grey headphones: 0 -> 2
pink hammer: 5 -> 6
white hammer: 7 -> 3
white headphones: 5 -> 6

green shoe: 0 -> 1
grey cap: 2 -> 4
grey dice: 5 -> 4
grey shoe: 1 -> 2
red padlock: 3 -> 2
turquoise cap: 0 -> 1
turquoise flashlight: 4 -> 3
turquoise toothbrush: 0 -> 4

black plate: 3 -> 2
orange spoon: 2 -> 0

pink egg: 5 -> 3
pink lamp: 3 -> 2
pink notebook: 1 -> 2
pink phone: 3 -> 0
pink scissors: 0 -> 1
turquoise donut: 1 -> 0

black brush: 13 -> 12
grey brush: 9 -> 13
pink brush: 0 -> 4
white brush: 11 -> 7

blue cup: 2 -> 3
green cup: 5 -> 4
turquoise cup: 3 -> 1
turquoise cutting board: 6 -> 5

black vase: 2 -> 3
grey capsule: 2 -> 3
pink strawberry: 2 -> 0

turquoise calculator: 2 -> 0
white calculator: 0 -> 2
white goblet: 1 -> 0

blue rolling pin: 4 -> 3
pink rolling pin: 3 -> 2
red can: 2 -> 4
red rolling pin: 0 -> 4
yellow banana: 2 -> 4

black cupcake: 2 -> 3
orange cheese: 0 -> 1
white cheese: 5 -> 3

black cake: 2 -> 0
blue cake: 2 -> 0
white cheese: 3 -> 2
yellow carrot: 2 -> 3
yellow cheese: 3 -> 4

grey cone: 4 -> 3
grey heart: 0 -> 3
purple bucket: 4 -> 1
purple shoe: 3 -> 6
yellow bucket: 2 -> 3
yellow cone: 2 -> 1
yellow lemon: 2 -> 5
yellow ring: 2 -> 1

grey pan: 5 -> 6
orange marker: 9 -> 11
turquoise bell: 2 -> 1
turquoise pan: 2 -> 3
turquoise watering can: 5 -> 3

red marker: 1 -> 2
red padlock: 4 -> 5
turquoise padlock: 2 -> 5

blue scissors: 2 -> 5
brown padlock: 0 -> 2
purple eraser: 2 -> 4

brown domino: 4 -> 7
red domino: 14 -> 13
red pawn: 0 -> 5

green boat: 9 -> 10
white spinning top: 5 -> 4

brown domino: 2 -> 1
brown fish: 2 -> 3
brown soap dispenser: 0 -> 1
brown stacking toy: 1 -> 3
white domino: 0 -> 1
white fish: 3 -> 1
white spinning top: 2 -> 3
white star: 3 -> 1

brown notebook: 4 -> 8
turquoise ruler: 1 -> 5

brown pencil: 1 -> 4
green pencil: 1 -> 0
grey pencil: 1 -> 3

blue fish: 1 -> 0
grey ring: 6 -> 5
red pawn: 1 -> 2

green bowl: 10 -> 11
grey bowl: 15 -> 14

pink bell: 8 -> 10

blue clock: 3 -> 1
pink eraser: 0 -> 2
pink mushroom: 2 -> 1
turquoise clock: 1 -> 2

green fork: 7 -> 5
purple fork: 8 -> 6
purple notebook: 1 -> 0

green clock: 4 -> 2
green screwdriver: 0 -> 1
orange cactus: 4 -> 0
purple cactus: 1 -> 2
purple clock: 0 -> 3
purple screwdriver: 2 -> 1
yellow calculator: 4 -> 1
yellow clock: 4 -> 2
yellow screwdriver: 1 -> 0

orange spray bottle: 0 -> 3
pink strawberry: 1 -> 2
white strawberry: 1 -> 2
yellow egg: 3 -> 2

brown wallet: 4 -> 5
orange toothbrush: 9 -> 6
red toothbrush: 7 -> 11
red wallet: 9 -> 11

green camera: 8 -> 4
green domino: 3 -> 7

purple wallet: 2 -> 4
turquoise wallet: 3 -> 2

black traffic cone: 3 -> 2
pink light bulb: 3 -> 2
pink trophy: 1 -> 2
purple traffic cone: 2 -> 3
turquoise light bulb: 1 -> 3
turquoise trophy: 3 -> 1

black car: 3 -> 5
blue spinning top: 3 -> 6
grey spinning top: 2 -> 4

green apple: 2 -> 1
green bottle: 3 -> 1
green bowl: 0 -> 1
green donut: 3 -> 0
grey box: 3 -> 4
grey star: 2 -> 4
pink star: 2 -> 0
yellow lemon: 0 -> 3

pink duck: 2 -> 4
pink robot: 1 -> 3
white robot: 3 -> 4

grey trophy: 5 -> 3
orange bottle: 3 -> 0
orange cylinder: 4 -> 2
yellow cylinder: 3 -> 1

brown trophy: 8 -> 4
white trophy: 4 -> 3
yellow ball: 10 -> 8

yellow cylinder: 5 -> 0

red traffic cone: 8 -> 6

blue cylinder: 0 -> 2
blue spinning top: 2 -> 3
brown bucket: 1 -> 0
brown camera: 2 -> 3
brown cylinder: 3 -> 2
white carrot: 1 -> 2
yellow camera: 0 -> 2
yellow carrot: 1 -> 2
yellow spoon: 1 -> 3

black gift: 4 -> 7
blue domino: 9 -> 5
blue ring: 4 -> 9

### Work required:
Write out only the lines that run from the line containing "turquoise toothbrush: 0 -> 4" through the line containing "green screwdriver: 0 -> 1", both included, exactly as they appear above.

### Exercise result:
turquoise toothbrush: 0 -> 4

black plate: 3 -> 2
orange spoon: 2 -> 0

pink egg: 5 -> 3
pink lamp: 3 -> 2
pink notebook: 1 -> 2
pink phone: 3 -> 0
pink scissors: 0 -> 1
turquoise donut: 1 -> 0

black brush: 13 -> 12
grey brush: 9 -> 13
pink brush: 0 -> 4
white brush: 11 -> 7

blue cup: 2 -> 3
green cup: 5 -> 4
turquoise cup: 3 -> 1
turquoise cutting board: 6 -> 5

black vase: 2 -> 3
grey capsule: 2 -> 3
pink strawberry: 2 -> 0

turquoise calculator: 2 -> 0
white calculator: 0 -> 2
white goblet: 1 -> 0

blue rolling pin: 4 -> 3
pink rolling pin: 3 -> 2
red can: 2 -> 4
red rolling pin: 0 -> 4
yellow banana: 2 -> 4

black cupcake: 2 -> 3
orange cheese: 0 -> 1
white cheese: 5 -> 3

black cake: 2 -> 0
blue cake: 2 -> 0
white cheese: 3 -> 2
yellow carrot: 2 -> 3
yellow cheese: 3 -> 4

grey cone: 4 -> 3
grey heart: 0 -> 3
purple bucket: 4 -> 1
purple shoe: 3 -> 6
yellow bucket: 2 -> 3
yellow cone: 2 -> 1
yellow lemon: 2 -> 5
yellow ring: 2 -> 1

grey pan: 5 -> 6
orange marker: 9 -> 11
turquoise bell: 2 -> 1
turquoise pan: 2 -> 3
turquoise watering can: 5 -> 3

red marker: 1 -> 2
red padlock: 4 -> 5
turquoise padlock: 2 -> 5

blue scissors: 2 -> 5
brown padlock: 0 -> 2
purple eraser: 2 -> 4

brown domino: 4 -> 7
red domino: 14 -> 13
red pawn: 0 -> 5

green boat: 9 -> 10
white spinning top: 5 -> 4

brown domino: 2 -> 1
brown fish: 2 -> 3
brown soap dispenser: 0 -> 1
brown stacking toy: 1 -> 3
white domino: 0 -> 1
white fish: 3 -> 1
white spinning top: 2 -> 3
white star: 3 -> 1

brown notebook: 4 -> 8
turquoise ruler: 1 -> 5

brown pencil: 1 -> 4
green pencil: 1 -> 0
grey pencil: 1 -> 3

blue fish: 1 -> 0
grey ring: 6 -> 5
red pawn: 1 -> 2

green bowl: 10 -> 11
grey bowl: 15 -> 14

pink bell: 8 -> 10

blue clock: 3 -> 1
pink eraser: 0 -> 2
pink mushroom: 2 -> 1
turquoise clock: 1 -> 2

green fork: 7 -> 5
purple fork: 8 -> 6
purple notebook: 1 -> 0

green clock: 4 -> 2
green screwdriver: 0 -> 1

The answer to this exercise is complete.